• _Data for processing_
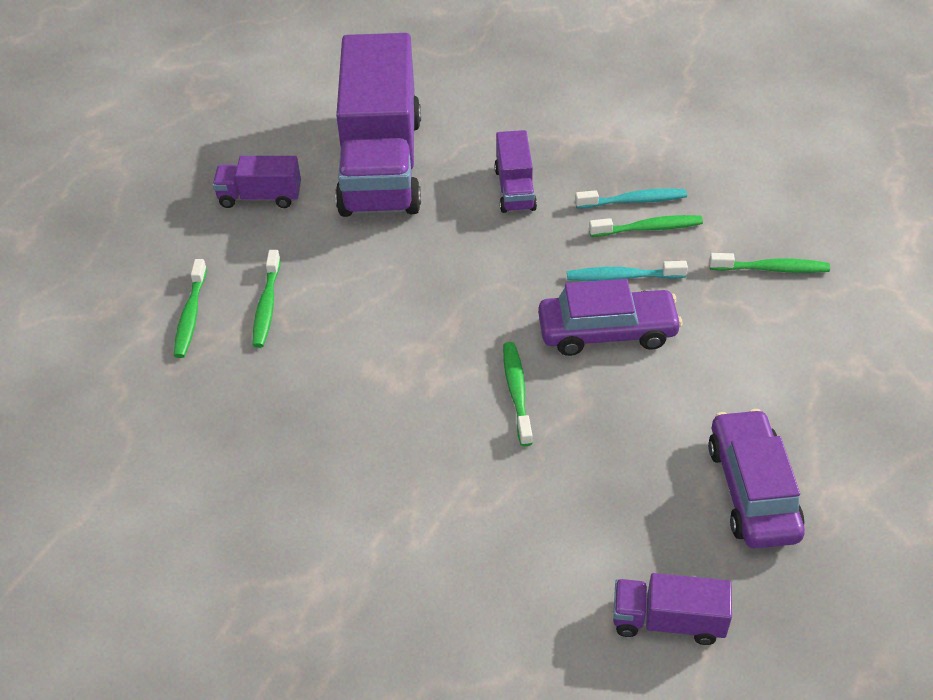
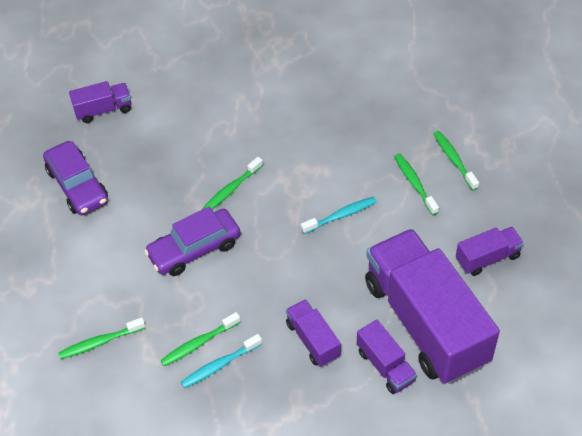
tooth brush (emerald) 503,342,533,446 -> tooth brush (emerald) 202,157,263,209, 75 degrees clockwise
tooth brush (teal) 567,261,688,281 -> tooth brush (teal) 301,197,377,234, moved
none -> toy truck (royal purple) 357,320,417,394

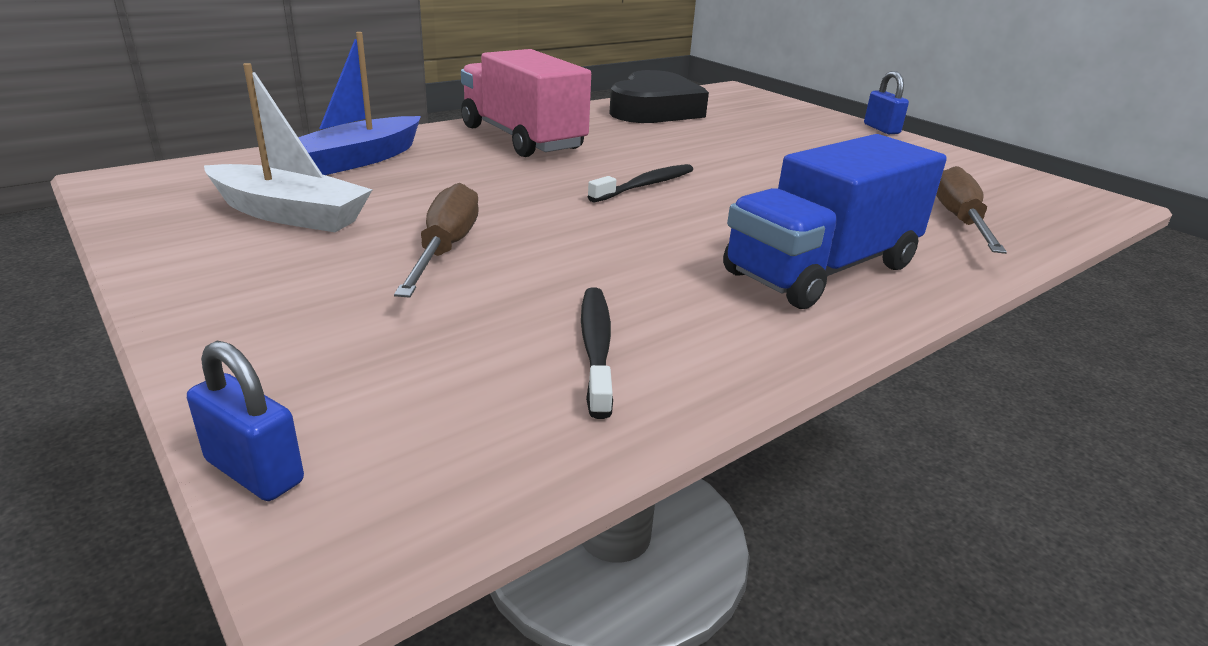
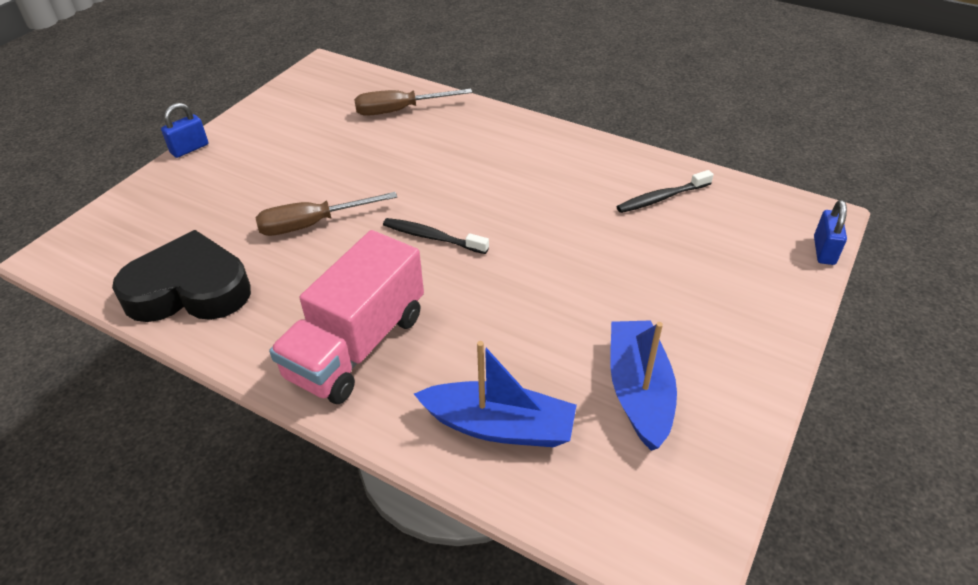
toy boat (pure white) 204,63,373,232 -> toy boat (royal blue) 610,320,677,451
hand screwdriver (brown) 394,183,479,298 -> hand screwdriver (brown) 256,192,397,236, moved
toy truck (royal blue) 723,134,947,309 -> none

• _Your task_
Which lines in the records above contain the string "none"? Copy each one.

• _Exercise output_
none -> toy truck (royal purple) 357,320,417,394
toy truck (royal blue) 723,134,947,309 -> none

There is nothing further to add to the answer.